**Problem statement:** Look for the word "DIGITS" in the entries and copy every line where it shows up.

+===+

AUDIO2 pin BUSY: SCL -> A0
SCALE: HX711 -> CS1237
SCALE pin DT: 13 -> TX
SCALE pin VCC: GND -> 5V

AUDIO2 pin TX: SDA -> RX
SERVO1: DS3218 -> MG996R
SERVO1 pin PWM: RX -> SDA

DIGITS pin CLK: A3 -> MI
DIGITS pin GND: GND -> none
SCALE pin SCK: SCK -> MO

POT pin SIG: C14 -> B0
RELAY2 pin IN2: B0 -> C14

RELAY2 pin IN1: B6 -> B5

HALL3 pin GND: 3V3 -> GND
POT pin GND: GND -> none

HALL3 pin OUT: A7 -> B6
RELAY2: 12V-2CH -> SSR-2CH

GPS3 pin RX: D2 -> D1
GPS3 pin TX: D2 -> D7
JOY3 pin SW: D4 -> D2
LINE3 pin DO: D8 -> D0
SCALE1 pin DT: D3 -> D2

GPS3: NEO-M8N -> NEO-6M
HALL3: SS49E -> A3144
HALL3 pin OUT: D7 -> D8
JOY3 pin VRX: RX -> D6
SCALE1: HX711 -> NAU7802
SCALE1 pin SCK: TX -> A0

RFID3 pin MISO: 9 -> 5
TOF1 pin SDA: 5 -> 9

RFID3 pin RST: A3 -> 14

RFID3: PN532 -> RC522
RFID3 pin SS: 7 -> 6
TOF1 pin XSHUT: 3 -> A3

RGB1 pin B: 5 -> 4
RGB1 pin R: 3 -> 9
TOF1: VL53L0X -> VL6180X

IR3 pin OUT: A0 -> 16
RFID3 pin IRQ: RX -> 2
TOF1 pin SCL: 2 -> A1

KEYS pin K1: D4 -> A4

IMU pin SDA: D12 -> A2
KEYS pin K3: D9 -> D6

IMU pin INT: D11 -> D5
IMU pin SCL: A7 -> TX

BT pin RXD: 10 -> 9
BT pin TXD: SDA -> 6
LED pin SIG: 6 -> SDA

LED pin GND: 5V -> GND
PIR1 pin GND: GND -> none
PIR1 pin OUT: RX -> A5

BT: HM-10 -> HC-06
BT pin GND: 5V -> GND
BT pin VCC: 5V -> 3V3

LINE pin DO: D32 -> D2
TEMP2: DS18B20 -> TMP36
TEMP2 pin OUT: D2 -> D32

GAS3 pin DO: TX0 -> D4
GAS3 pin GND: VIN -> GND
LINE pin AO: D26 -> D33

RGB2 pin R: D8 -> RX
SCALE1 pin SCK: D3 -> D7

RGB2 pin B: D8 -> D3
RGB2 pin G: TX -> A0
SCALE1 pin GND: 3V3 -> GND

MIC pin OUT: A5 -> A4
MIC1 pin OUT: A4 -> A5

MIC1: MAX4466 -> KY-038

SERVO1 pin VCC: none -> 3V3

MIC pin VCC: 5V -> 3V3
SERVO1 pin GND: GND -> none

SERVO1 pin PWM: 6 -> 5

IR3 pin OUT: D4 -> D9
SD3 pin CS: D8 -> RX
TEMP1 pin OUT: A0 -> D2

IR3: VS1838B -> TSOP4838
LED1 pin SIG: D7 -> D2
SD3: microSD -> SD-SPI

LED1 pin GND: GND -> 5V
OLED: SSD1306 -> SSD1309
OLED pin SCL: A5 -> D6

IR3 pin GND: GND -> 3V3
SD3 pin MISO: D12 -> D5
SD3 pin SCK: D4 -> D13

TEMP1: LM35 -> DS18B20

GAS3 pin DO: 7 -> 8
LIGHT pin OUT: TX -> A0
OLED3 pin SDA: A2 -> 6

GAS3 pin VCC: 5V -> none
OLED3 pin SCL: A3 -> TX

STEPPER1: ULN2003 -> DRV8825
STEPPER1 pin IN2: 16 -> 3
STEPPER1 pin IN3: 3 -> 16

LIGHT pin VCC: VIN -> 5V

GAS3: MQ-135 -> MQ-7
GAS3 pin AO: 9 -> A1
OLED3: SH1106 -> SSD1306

+===+

**Output for this exercise:**
DIGITS pin CLK: A3 -> MI
DIGITS pin GND: GND -> none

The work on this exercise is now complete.